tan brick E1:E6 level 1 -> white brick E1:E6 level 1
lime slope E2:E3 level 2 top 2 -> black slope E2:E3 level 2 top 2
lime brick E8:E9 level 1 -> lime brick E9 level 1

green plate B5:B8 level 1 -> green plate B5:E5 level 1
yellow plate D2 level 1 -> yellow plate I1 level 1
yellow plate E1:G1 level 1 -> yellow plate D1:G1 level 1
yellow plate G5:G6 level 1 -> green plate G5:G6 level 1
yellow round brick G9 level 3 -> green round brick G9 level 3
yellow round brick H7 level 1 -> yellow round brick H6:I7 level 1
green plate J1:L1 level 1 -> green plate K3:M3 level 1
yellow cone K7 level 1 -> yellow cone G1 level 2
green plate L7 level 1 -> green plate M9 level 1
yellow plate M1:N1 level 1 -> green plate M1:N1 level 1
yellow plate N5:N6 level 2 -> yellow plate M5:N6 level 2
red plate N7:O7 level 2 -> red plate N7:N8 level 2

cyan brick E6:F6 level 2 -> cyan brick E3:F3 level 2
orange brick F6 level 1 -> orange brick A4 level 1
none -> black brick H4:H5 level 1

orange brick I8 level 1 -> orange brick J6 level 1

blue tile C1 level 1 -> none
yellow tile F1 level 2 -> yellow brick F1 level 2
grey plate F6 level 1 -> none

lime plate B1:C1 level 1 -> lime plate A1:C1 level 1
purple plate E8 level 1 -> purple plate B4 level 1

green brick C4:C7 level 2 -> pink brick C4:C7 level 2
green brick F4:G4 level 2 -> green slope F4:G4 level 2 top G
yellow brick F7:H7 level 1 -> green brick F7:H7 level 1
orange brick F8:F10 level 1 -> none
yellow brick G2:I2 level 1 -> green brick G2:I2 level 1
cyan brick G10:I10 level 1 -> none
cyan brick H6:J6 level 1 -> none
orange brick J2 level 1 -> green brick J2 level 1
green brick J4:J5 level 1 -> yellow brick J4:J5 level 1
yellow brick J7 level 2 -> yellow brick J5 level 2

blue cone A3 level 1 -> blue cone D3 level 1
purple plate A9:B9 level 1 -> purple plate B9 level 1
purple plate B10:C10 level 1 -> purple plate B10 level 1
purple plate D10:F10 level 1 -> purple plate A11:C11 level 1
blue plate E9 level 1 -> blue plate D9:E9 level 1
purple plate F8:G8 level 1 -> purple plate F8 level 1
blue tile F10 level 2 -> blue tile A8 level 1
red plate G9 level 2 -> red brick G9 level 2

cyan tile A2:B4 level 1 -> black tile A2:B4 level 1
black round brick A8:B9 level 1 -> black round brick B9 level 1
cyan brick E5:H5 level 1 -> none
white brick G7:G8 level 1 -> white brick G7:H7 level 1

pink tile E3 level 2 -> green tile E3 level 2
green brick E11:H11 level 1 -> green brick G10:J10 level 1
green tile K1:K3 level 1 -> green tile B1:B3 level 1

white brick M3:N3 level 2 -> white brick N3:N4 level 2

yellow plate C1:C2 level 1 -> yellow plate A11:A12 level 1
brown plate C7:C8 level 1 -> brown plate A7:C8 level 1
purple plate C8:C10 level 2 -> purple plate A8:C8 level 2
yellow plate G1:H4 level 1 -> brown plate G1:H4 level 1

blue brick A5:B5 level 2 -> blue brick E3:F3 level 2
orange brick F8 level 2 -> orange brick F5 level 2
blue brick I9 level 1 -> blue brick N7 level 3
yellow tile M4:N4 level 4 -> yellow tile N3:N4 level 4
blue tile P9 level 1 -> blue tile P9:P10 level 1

□ □ □ □ □ □ □

**TASK INSTRUCTIONS:**
Everything in the material above from the line that has "green plate L7" through the line that has "cyan brick E6:F6" must be duplicated exactly, with no other lines given.

**SOLVED PROBLEM:**
green plate L7 level 1 -> green plate M9 level 1
yellow plate M1:N1 level 1 -> green plate M1:N1 level 1
yellow plate N5:N6 level 2 -> yellow plate M5:N6 level 2
red plate N7:O7 level 2 -> red plate N7:N8 level 2

cyan brick E6:F6 level 2 -> cyan brick E3:F3 level 2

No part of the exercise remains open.